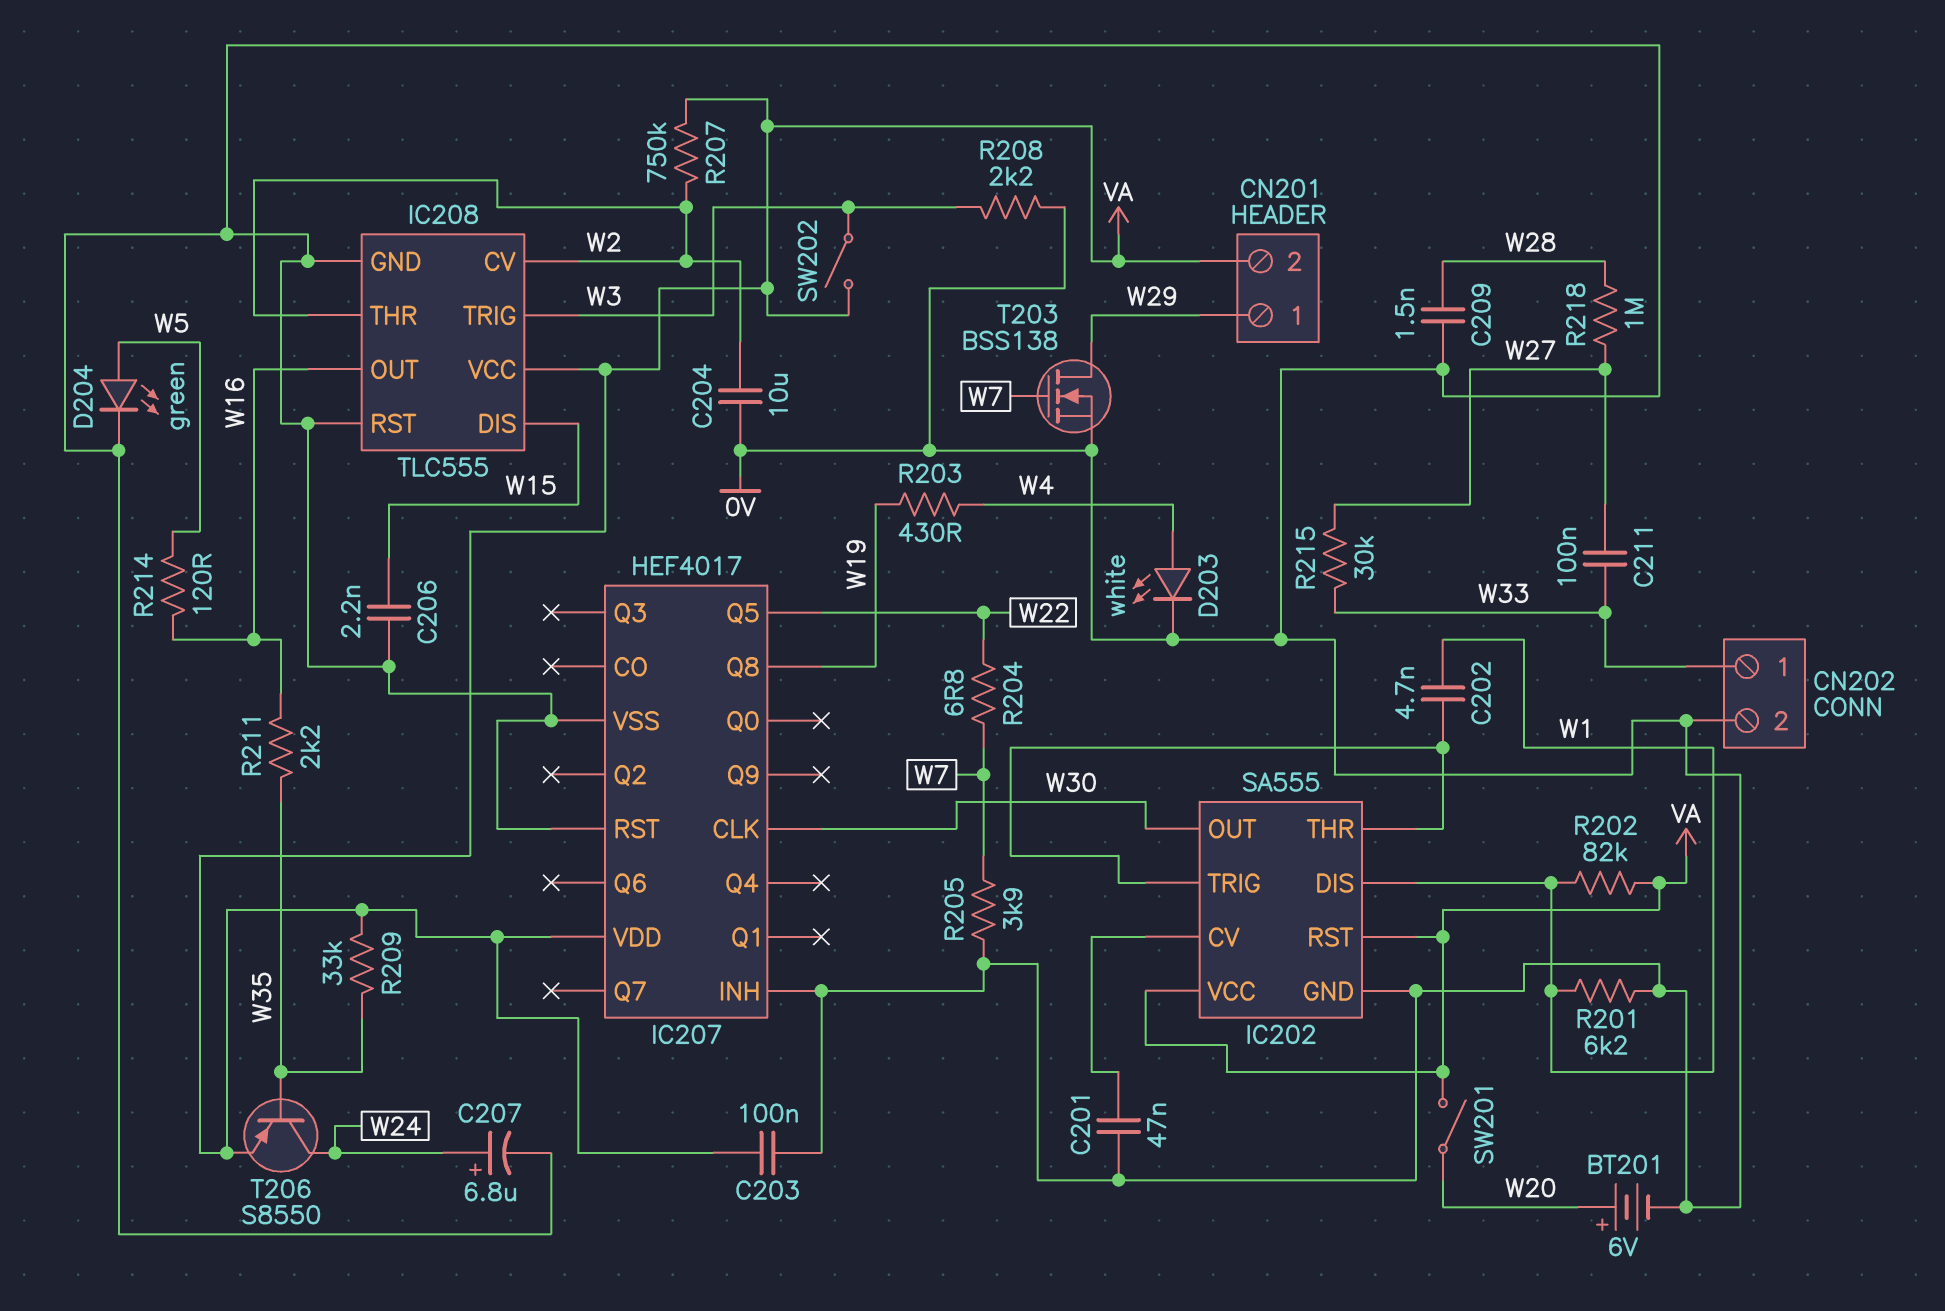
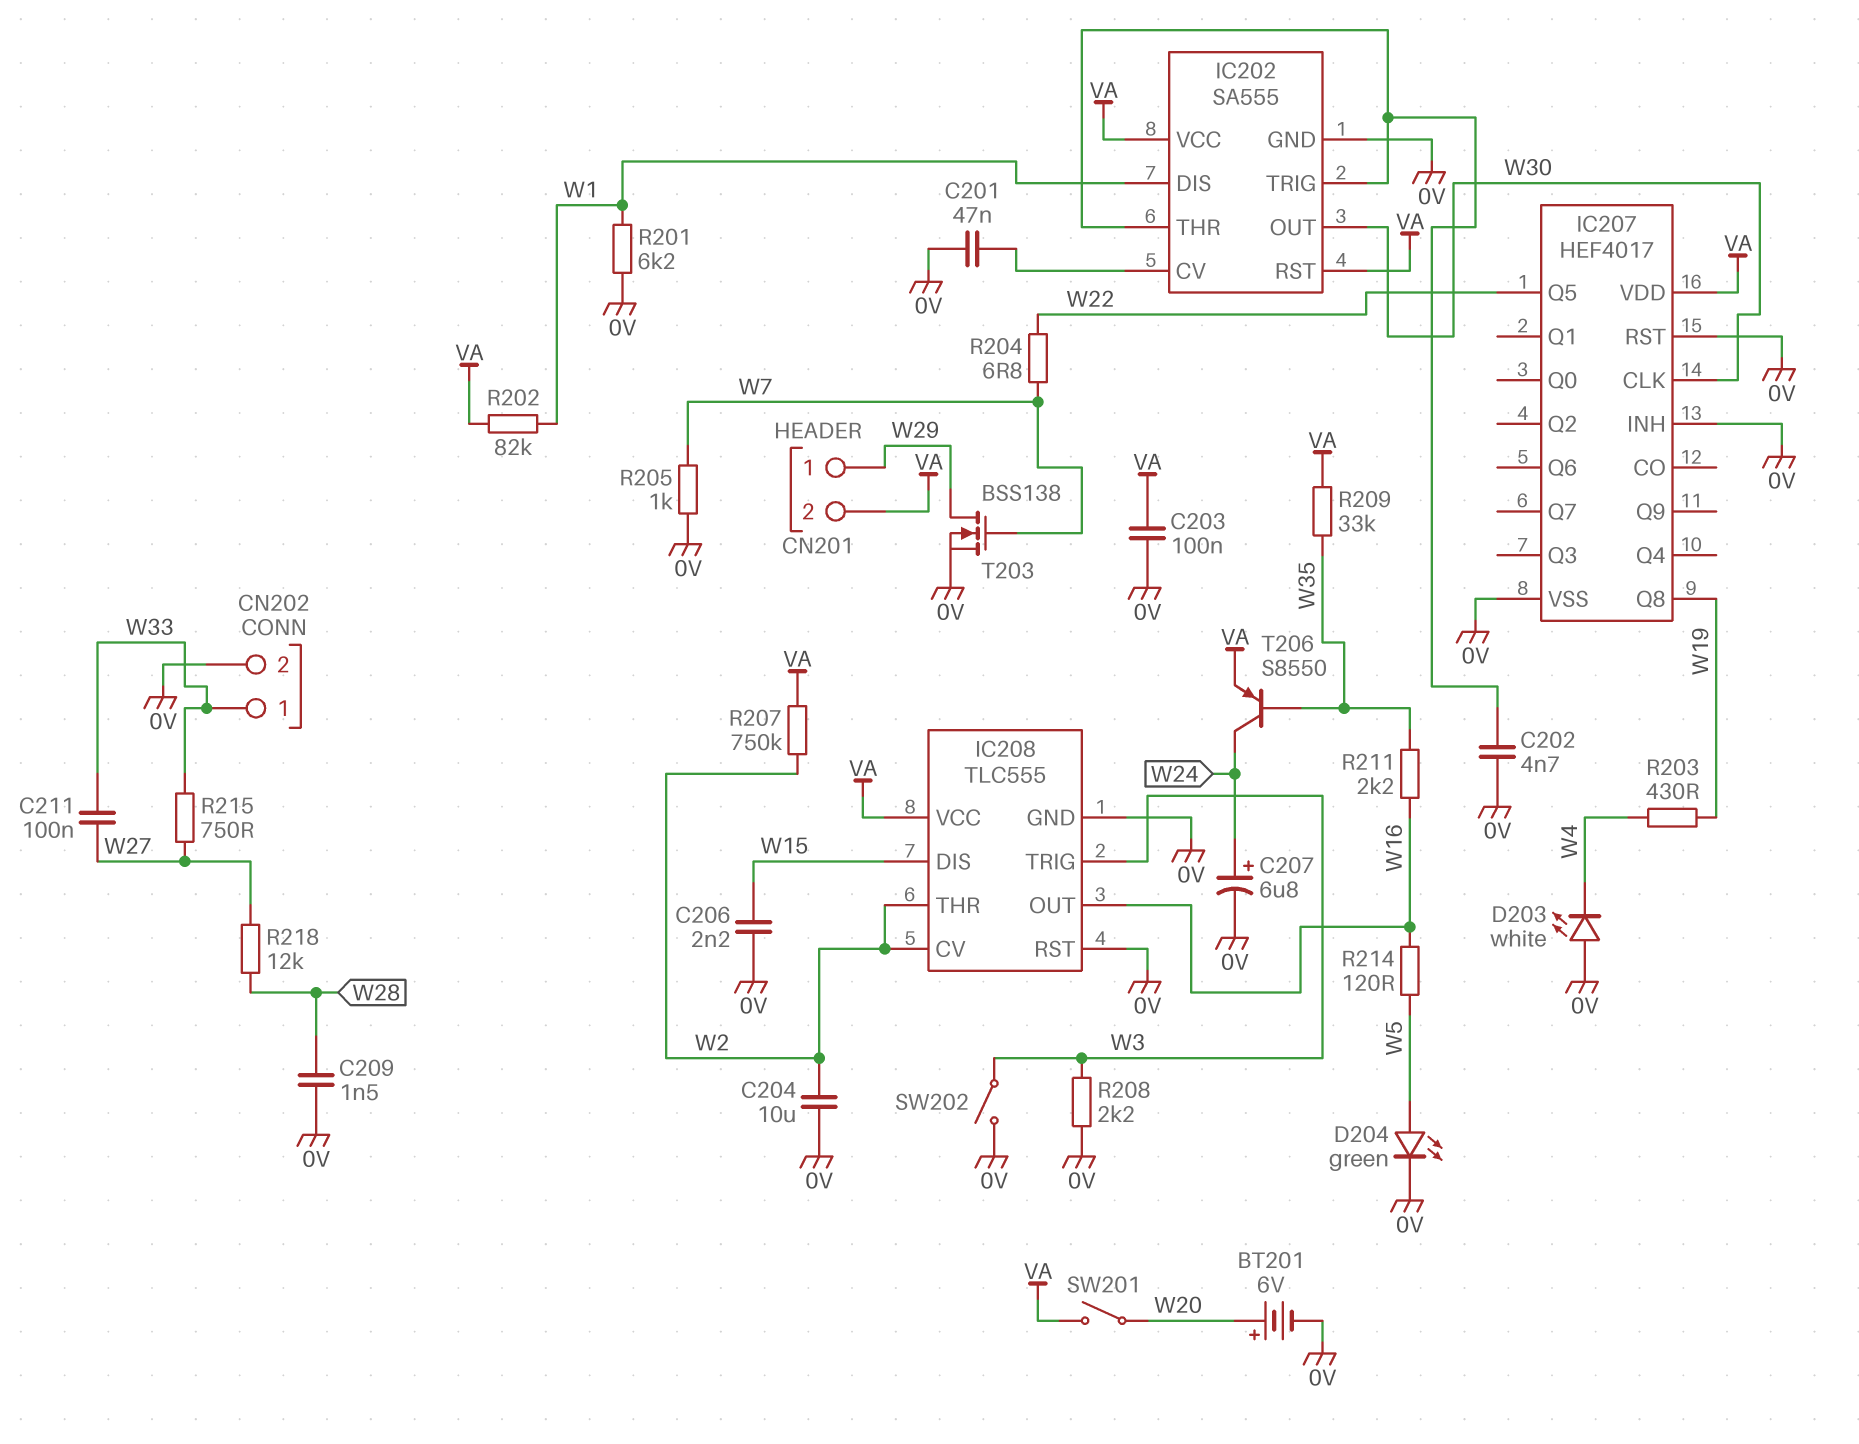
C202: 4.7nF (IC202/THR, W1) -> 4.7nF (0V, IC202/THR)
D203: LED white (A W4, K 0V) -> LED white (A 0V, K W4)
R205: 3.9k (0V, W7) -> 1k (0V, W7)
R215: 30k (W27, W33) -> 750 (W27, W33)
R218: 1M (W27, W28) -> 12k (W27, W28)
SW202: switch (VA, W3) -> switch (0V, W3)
+---+
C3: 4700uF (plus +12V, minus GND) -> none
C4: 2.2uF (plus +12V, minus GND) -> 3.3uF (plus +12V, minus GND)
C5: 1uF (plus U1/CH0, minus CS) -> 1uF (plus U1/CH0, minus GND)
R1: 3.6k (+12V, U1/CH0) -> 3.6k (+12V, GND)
+---+
> WHAT IS EXPECTED
In the material above, locate the line containing "C4: 2.2uF (plus" and the line containing "R1: 3.6k (+12V, U1/CH0) -> 3.6k (+12V, GND)". Transcribe exactly those two lines and every line between them, and nothing more.

> OUTPUT BELOW
C4: 2.2uF (plus +12V, minus GND) -> 3.3uF (plus +12V, minus GND)
C5: 1uF (plus U1/CH0, minus CS) -> 1uF (plus U1/CH0, minus GND)
R1: 3.6k (+12V, U1/CH0) -> 3.6k (+12V, GND)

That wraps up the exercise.